Supplied data:
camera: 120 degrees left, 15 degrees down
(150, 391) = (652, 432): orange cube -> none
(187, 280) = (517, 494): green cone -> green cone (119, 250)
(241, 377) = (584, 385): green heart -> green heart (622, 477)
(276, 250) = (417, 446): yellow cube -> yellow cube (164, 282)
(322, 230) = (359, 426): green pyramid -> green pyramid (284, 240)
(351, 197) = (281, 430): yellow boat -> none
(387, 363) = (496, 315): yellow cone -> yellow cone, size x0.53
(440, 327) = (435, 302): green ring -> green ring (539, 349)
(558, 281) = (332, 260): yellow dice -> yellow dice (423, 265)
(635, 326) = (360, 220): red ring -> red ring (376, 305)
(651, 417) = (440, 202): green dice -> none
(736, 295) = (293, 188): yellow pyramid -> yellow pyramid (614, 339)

--

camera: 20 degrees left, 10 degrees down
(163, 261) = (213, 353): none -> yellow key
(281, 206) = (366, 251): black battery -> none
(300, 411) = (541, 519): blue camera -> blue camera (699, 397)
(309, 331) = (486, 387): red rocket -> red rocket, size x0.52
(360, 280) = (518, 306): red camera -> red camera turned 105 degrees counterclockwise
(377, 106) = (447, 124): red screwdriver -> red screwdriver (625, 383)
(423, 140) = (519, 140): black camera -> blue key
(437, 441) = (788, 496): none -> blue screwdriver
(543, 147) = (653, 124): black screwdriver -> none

==

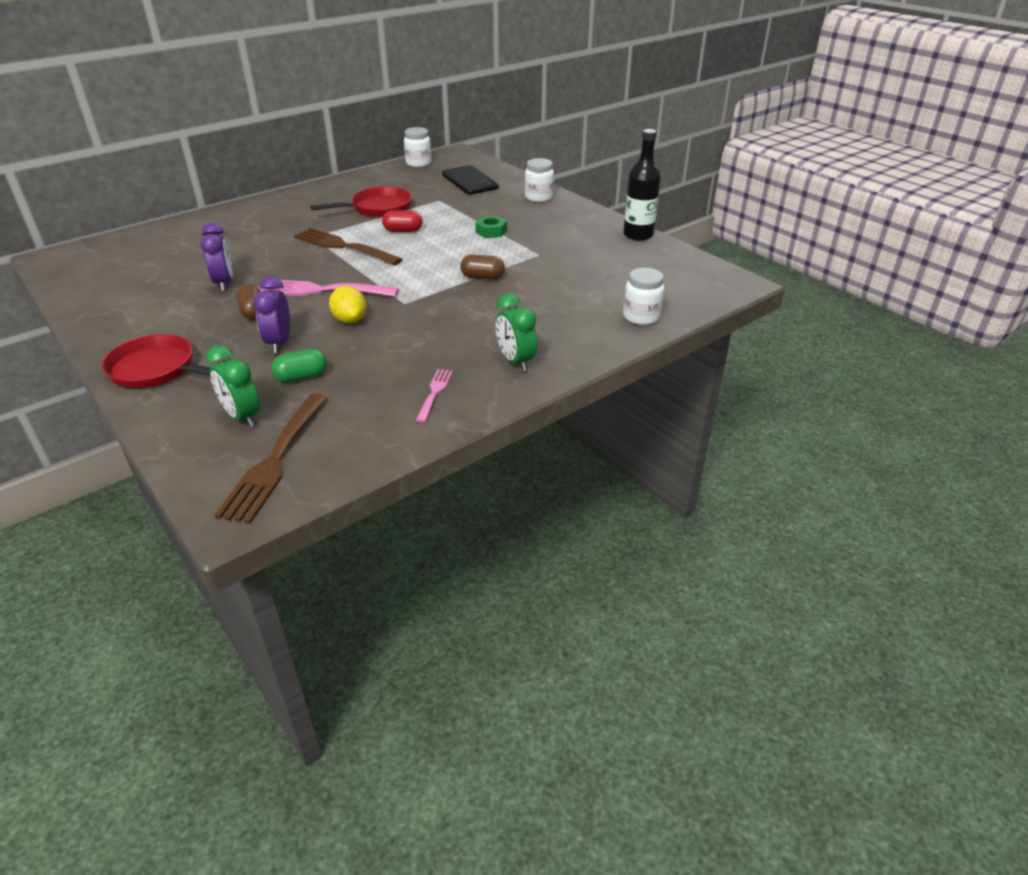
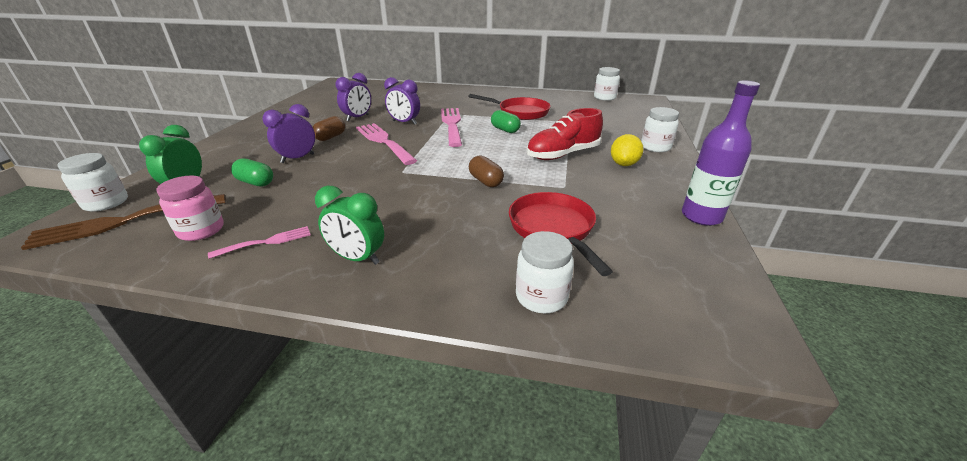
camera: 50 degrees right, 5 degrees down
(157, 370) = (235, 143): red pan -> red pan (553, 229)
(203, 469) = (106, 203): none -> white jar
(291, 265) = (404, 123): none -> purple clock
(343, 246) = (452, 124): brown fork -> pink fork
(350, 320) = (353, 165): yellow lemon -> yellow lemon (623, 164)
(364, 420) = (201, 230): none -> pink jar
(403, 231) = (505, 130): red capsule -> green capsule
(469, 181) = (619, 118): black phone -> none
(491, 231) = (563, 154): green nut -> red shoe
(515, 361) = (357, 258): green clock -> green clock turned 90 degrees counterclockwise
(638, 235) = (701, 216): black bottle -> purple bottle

Goal of the exercise: Repeat the entries above verbatim, but only from the line that has "(403, 231) = (505, 130): red" down to the line that has "(638, 235) = (701, 216): black", inclusive.

Solved exercise:
(403, 231) = (505, 130): red capsule -> green capsule
(469, 181) = (619, 118): black phone -> none
(491, 231) = (563, 154): green nut -> red shoe
(515, 361) = (357, 258): green clock -> green clock turned 90 degrees counterclockwise
(638, 235) = (701, 216): black bottle -> purple bottle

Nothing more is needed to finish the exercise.